Data records
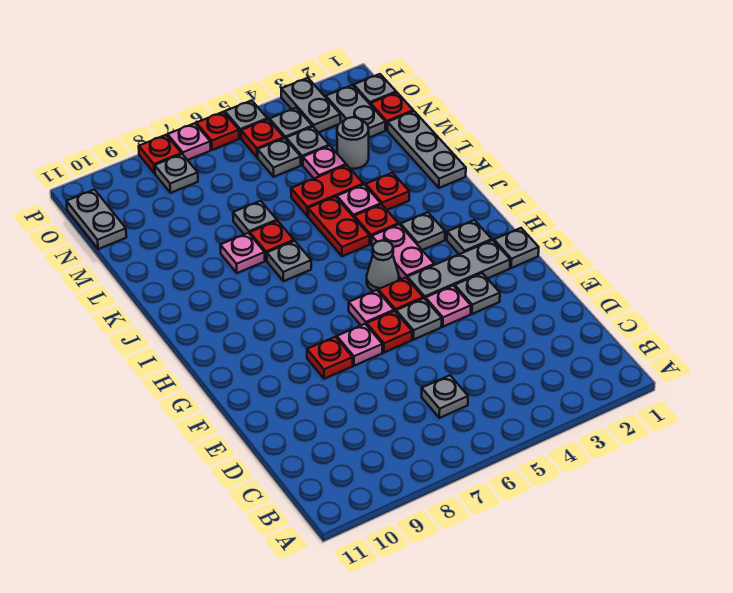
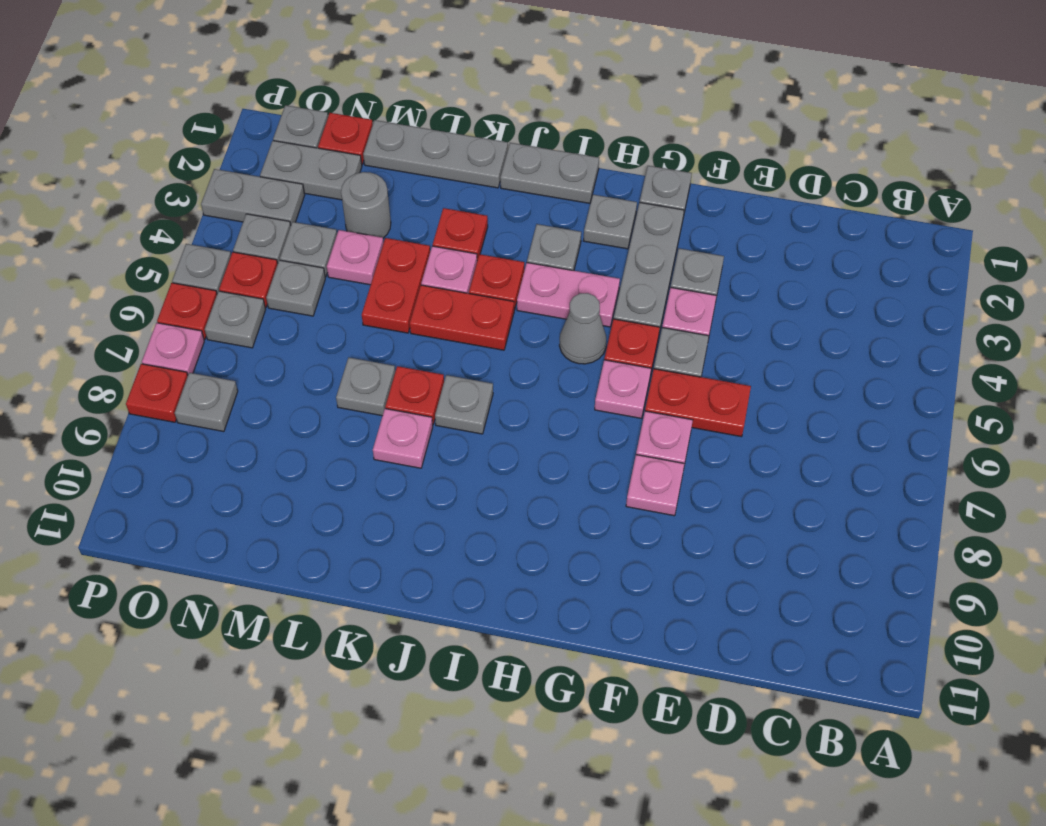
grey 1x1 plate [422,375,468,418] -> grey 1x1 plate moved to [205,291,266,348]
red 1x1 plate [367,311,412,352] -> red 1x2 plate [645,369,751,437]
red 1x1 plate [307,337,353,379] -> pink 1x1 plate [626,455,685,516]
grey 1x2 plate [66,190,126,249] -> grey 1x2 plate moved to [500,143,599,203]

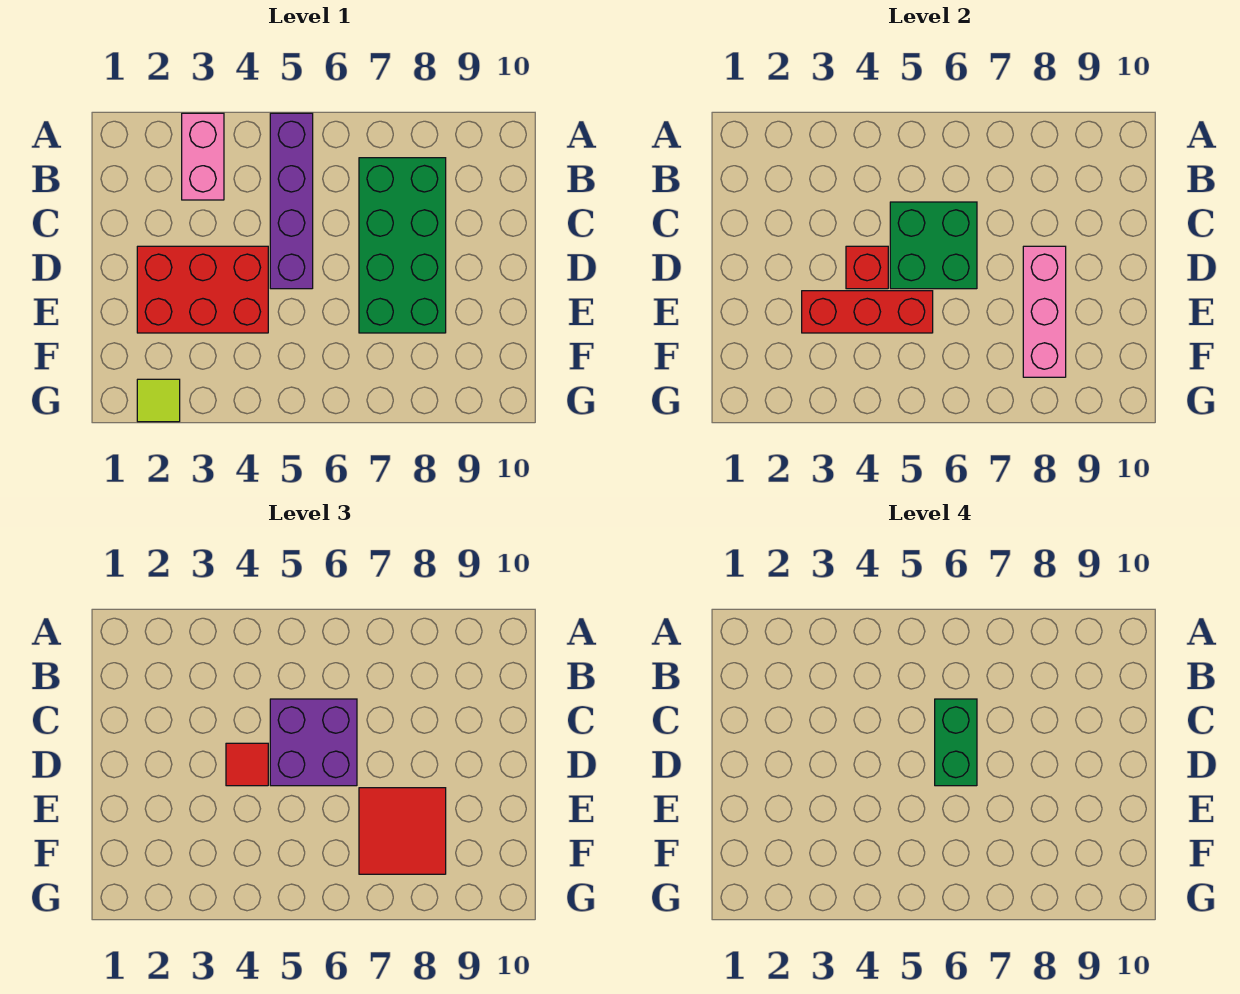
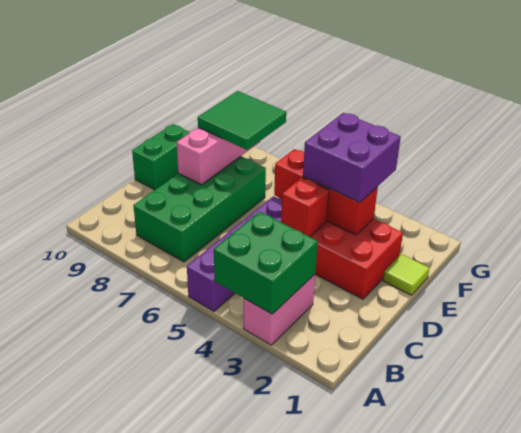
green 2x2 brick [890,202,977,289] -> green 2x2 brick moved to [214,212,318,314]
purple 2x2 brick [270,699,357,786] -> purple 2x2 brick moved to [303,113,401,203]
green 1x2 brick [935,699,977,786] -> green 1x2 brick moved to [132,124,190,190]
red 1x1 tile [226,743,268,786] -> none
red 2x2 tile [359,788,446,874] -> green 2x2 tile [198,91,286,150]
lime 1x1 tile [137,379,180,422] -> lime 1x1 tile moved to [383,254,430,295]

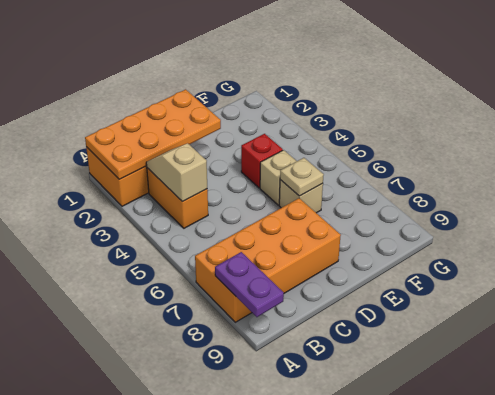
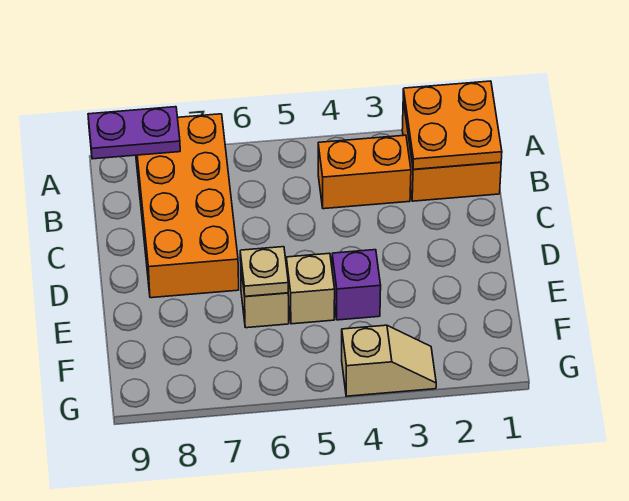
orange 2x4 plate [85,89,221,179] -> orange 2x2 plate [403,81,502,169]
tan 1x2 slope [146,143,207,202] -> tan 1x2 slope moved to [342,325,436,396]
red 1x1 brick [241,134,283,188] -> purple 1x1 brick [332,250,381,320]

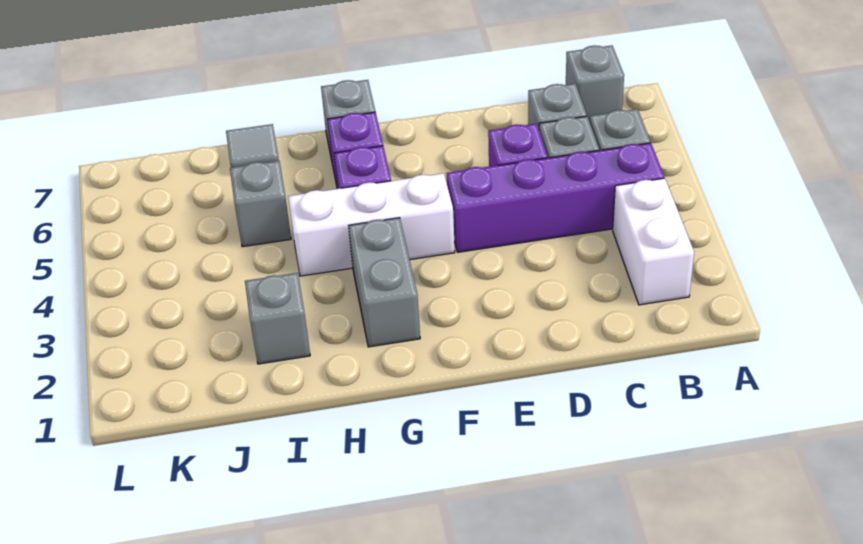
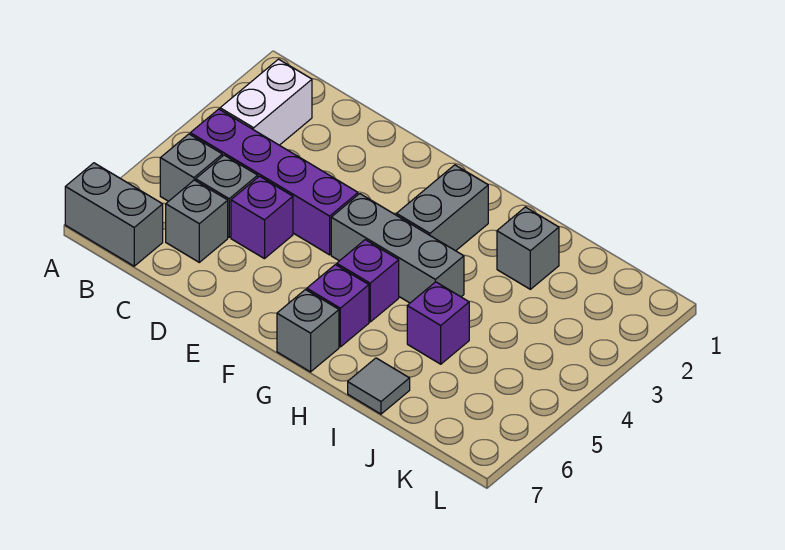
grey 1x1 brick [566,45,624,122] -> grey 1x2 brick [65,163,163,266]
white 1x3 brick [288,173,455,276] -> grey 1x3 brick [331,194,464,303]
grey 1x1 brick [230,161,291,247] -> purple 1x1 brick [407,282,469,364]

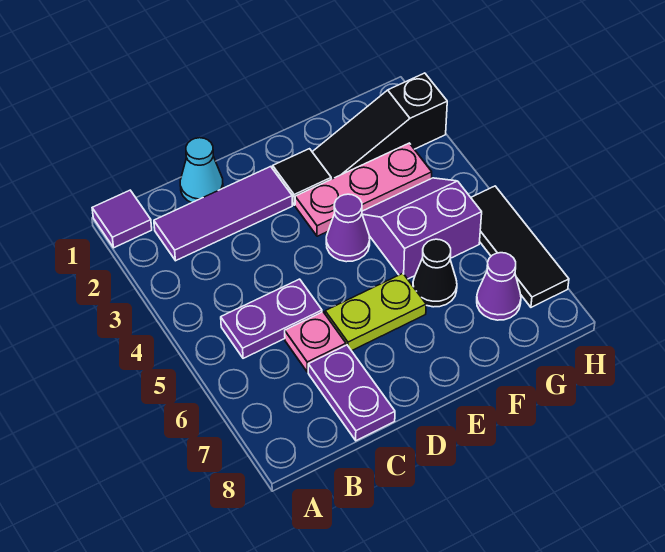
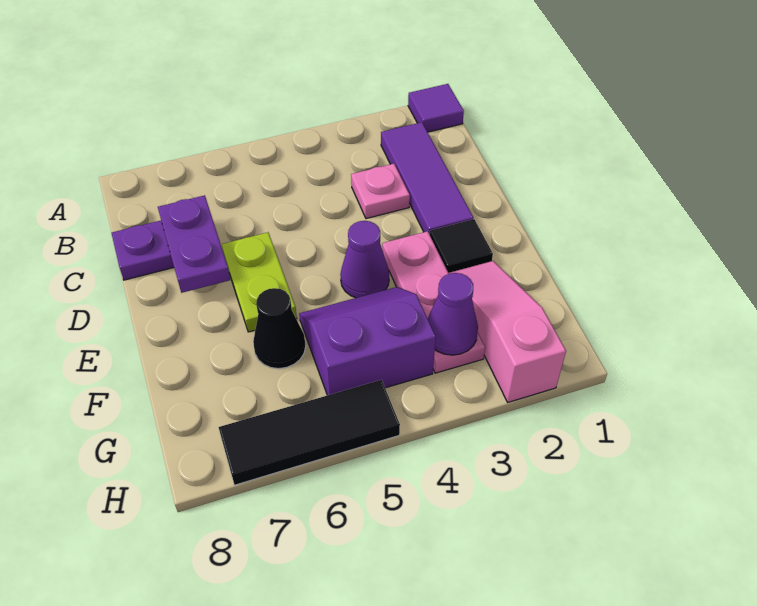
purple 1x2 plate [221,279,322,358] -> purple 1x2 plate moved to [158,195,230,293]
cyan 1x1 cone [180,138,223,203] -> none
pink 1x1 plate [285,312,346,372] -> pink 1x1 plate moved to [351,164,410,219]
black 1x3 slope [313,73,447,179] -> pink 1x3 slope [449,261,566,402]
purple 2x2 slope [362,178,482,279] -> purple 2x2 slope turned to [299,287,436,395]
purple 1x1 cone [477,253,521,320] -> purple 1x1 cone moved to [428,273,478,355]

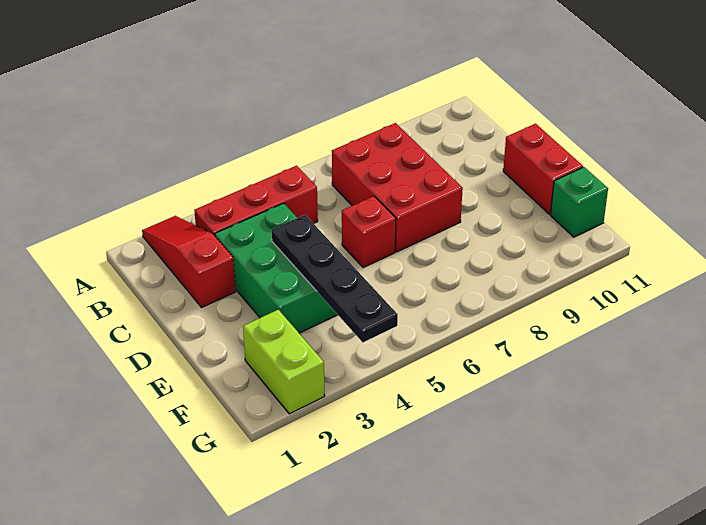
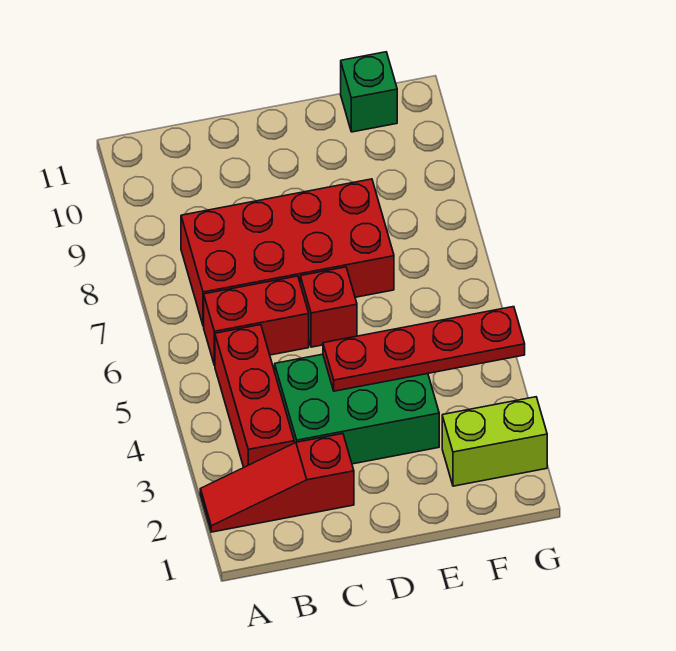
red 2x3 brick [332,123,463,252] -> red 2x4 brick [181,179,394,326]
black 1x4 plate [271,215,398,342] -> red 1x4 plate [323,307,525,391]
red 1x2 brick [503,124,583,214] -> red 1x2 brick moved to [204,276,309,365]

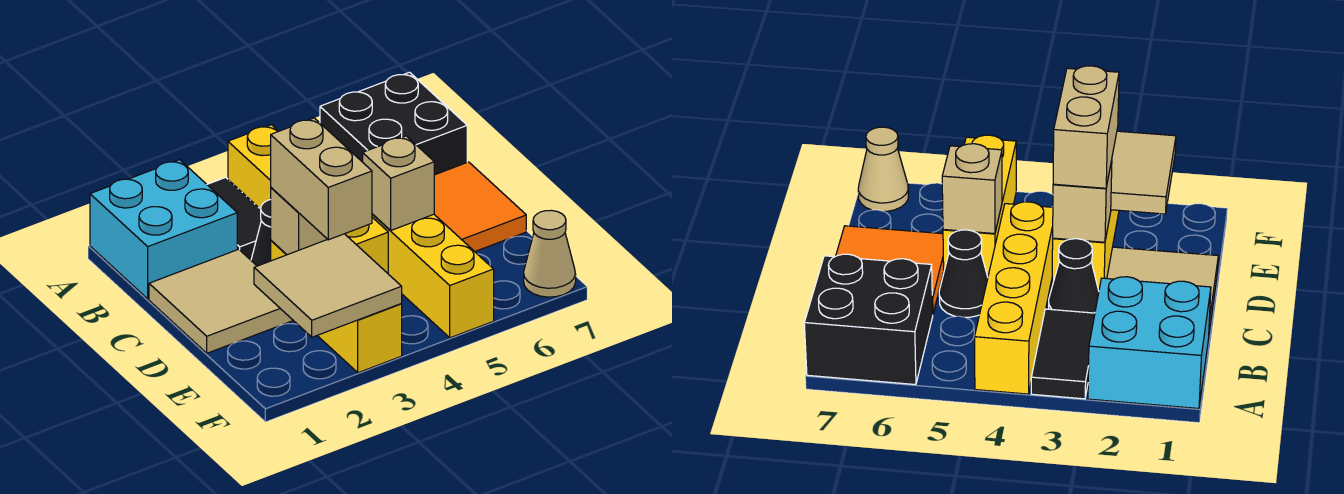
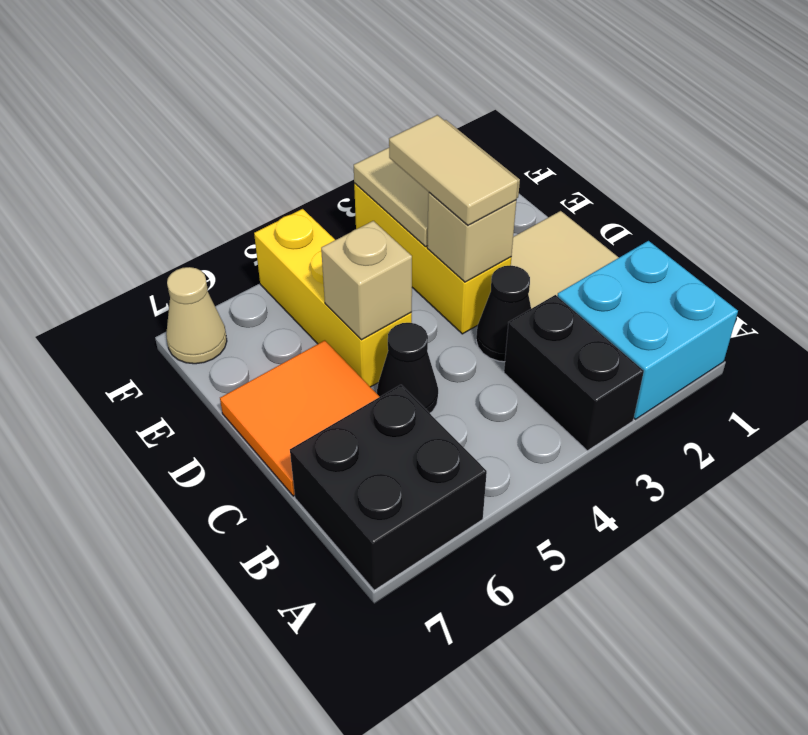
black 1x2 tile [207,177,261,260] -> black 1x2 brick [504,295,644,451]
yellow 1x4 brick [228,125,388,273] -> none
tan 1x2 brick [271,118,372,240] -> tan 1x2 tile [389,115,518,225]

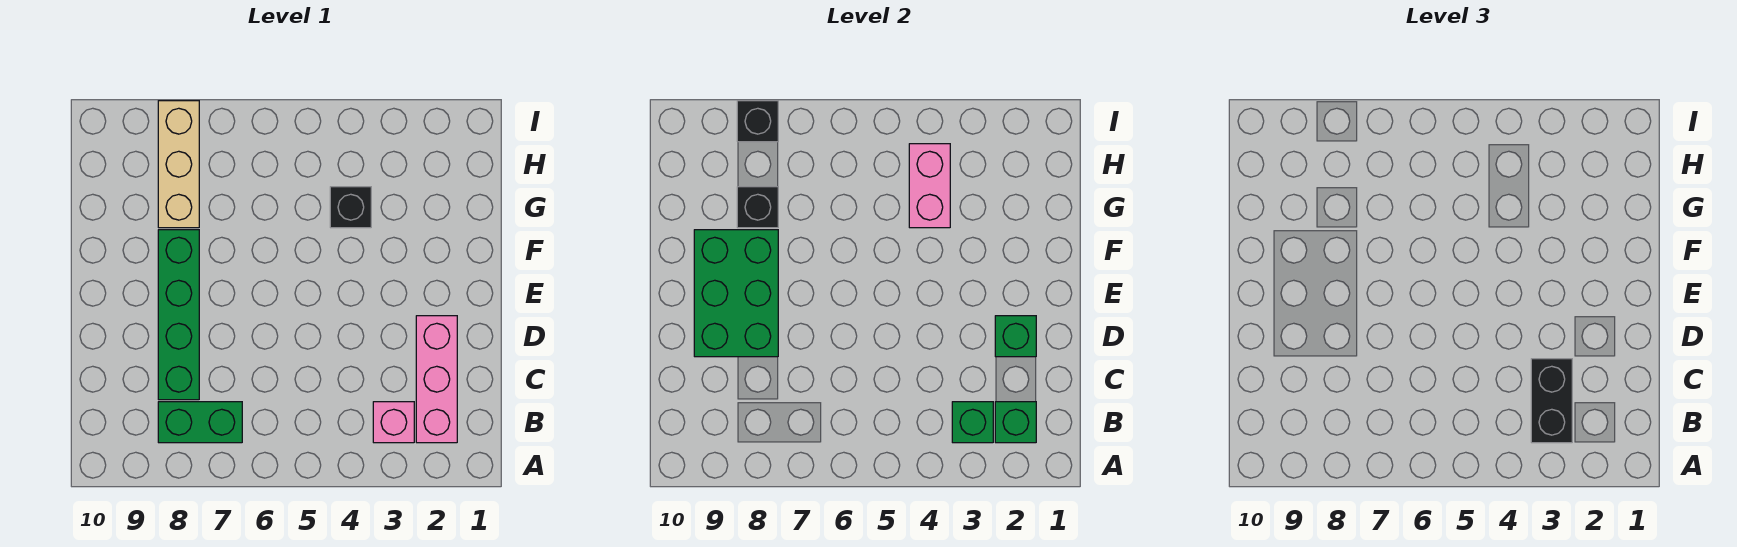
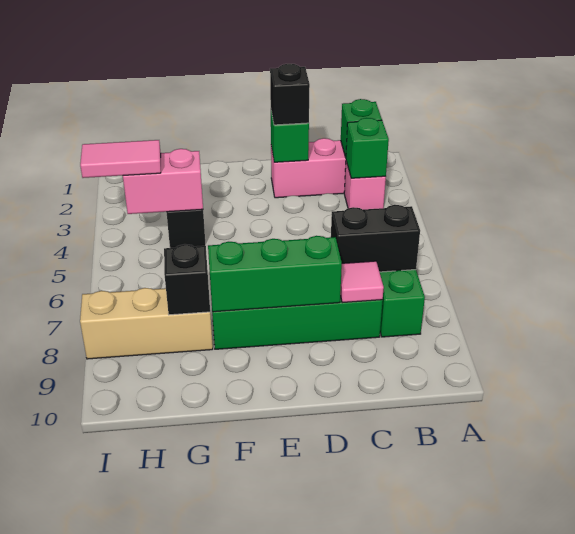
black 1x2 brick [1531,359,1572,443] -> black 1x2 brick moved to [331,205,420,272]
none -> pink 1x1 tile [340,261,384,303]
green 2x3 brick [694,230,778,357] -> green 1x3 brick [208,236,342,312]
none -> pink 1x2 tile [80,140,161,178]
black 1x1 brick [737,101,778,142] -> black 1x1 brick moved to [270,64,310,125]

Job:
Starting with the line that has "red 2x2 tile" and ending with the line that has "grey 1x1 brick [230,161,291,247]", repeat the lines above exactly, omitting every picture.

Final answer:
red 2x2 tile [359,788,446,874] -> green 2x2 tile [198,91,286,150]
lime 1x1 tile [137,379,180,422] -> lime 1x1 tile moved to [383,254,430,295]

orange 2x4 plate [85,89,221,179] -> orange 2x2 plate [403,81,502,169]
tan 1x2 slope [146,143,207,202] -> tan 1x2 slope moved to [342,325,436,396]
red 1x1 brick [241,134,283,188] -> purple 1x1 brick [332,250,381,320]

grey 1x1 brick [566,45,624,122] -> grey 1x2 brick [65,163,163,266]
white 1x3 brick [288,173,455,276] -> grey 1x3 brick [331,194,464,303]
grey 1x1 brick [230,161,291,247] -> purple 1x1 brick [407,282,469,364]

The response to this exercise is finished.